(Records for this task)

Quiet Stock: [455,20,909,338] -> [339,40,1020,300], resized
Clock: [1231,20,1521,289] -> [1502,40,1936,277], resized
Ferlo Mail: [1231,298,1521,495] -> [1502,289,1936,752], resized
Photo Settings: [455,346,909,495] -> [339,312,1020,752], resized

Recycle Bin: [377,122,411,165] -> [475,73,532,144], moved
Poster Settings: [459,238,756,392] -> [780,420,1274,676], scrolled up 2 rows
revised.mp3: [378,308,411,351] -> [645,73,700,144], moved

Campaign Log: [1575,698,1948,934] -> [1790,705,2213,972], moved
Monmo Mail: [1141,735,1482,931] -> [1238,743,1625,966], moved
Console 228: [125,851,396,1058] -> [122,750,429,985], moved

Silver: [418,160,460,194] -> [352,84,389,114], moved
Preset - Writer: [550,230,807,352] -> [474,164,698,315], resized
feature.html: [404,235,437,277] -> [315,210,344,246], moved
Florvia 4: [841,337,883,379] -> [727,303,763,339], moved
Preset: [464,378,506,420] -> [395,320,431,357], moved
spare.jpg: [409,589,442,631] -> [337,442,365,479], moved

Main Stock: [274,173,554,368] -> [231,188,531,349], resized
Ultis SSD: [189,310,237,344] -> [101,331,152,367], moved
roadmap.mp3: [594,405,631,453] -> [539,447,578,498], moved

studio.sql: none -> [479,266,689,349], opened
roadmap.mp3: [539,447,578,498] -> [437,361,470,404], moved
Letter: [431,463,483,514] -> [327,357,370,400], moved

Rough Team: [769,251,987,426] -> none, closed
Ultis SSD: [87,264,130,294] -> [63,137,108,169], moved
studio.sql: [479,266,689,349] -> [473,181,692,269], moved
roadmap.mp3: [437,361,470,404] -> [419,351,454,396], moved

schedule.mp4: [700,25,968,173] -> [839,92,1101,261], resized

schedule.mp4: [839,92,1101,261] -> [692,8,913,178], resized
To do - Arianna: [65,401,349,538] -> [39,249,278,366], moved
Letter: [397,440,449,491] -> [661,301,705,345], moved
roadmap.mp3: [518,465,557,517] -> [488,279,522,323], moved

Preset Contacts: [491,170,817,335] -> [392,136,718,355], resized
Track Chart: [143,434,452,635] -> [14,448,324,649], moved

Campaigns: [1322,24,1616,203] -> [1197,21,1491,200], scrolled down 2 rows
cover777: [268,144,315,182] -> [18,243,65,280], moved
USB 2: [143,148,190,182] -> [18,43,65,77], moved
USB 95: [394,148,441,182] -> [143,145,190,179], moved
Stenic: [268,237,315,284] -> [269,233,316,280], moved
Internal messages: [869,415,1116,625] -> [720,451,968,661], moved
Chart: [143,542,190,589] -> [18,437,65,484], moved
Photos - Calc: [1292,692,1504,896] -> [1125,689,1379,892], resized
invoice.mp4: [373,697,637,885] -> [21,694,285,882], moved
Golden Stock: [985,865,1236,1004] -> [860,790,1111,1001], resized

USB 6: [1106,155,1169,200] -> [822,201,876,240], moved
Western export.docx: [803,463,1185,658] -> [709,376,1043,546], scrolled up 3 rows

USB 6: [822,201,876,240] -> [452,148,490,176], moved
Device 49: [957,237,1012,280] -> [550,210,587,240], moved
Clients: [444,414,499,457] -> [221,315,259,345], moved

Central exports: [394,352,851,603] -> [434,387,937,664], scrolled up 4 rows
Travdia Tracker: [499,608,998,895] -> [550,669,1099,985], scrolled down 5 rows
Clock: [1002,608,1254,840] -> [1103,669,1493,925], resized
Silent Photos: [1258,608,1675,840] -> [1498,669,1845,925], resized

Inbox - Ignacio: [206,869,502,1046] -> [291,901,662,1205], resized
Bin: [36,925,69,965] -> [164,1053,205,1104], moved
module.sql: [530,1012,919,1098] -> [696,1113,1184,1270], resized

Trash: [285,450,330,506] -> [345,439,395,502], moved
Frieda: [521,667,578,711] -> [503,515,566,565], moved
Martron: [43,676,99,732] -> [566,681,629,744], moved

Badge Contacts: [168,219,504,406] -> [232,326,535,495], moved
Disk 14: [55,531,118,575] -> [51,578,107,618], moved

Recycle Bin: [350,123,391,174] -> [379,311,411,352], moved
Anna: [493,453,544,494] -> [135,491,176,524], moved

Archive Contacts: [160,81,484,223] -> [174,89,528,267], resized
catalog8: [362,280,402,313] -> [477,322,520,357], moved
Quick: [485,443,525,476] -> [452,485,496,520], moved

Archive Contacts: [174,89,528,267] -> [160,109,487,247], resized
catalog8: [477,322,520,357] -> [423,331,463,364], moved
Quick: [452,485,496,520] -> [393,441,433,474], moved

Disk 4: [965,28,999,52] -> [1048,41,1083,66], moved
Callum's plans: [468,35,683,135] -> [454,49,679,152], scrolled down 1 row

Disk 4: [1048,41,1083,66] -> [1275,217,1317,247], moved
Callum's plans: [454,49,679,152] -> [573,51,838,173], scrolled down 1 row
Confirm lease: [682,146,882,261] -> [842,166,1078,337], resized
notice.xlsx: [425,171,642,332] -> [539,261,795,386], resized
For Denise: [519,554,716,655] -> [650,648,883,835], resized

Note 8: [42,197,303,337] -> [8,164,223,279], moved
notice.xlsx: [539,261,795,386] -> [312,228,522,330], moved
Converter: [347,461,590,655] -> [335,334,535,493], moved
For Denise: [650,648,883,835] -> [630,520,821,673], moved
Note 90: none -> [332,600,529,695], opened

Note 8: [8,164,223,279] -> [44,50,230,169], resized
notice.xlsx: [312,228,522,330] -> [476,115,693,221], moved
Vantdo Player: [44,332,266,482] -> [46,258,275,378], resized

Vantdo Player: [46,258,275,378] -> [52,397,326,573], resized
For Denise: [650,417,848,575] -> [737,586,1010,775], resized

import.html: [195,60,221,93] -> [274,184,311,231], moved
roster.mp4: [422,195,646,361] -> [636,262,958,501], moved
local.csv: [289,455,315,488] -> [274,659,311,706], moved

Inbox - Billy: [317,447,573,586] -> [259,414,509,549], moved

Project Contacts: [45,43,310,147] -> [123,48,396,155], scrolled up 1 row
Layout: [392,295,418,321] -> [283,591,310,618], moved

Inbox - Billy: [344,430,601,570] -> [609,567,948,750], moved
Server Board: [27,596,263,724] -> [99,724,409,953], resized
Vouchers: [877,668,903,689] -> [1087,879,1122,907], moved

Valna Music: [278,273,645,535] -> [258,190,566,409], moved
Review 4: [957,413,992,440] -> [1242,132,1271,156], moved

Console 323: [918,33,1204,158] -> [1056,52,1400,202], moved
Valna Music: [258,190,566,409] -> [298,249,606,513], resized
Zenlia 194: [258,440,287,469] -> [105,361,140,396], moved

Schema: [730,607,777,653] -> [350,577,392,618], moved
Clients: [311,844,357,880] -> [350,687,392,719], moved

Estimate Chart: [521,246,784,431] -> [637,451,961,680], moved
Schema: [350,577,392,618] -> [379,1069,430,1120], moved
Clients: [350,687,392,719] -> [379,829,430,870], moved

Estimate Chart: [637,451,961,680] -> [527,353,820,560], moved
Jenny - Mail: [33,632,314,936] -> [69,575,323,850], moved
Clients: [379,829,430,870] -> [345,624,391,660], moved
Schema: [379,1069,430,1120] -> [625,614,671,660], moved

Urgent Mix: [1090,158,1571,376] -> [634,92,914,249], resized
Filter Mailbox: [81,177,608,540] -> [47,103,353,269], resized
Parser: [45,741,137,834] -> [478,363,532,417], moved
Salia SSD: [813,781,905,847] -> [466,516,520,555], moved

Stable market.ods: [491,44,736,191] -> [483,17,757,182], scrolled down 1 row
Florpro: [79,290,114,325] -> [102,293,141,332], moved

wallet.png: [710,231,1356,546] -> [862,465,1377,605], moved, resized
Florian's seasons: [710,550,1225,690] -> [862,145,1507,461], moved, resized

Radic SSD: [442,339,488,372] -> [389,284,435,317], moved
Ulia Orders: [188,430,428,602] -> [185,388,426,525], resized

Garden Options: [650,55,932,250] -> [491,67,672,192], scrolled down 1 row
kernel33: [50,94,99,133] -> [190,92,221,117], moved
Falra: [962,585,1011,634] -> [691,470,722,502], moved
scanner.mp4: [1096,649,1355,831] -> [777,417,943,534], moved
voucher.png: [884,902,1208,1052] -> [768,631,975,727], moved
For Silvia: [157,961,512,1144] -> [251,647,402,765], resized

(End Records for this task)

The word to find is "html". Copy every line of the data that holds it.

feature.html: [404,235,437,277] -> [315,210,344,246], moved
import.html: [195,60,221,93] -> [274,184,311,231], moved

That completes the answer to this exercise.